Segment Open

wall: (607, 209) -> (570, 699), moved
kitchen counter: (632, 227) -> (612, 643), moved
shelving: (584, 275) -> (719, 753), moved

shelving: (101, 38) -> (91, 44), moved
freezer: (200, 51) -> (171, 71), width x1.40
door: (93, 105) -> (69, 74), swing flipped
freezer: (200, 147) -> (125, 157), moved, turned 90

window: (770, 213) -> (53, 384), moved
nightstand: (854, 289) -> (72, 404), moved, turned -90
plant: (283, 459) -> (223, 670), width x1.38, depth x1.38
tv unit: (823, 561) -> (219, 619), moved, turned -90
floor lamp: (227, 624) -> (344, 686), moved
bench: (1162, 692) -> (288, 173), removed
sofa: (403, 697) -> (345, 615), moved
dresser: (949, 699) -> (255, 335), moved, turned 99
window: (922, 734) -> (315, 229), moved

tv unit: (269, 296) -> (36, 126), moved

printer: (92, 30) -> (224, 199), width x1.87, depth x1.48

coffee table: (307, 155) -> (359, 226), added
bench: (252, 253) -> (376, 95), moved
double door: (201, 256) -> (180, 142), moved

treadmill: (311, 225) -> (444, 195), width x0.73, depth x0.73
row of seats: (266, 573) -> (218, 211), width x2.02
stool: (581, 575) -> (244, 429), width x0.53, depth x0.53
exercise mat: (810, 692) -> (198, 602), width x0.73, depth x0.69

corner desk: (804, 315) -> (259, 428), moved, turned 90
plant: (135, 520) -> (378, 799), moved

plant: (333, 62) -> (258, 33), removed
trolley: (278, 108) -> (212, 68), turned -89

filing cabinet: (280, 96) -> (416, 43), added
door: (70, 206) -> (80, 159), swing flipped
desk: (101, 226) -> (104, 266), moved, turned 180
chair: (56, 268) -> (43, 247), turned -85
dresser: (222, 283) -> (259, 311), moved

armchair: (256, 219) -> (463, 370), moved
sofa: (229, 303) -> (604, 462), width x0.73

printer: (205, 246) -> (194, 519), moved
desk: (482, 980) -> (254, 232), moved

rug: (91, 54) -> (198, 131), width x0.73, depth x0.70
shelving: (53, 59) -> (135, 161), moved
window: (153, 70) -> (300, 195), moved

Segment Closed

* **Work order**
Number of lines above with the word "freezer": state it alone.

* **Problem solution**
2